• What the task requires
When the string "cone" occurs in a line of the listing below, return that line.

• Data excerpt
☆ ☆ ☆ ☆ ☆

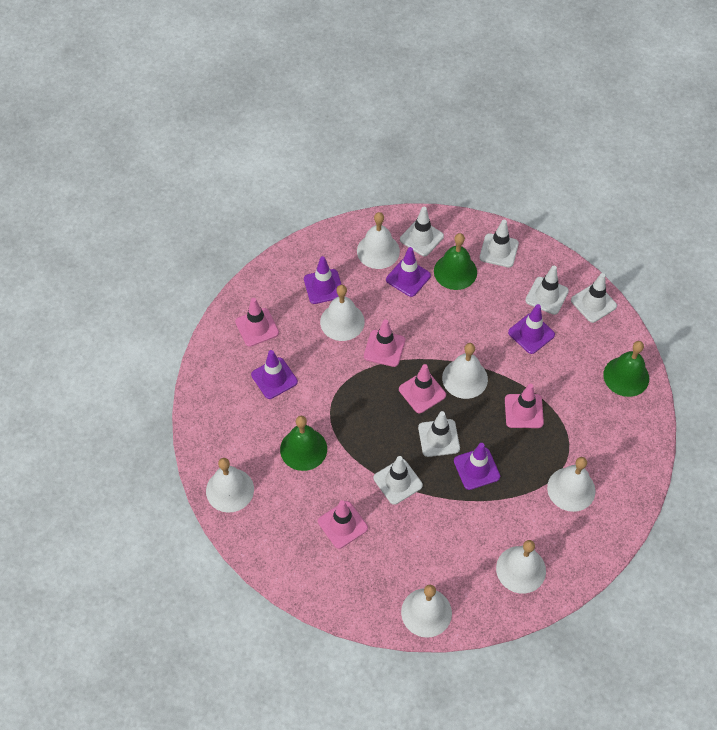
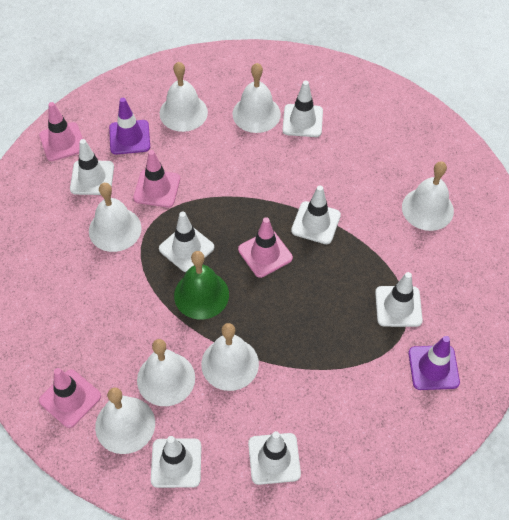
green bell: 3 -> 1
pink traffic cone: 5 -> 4
purple traffic cone: 5 -> 2
white traffic cone: 6 -> 7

☆ ☆ ☆ ☆ ☆

• Answer space
pink traffic cone: 5 -> 4
purple traffic cone: 5 -> 2
white traffic cone: 6 -> 7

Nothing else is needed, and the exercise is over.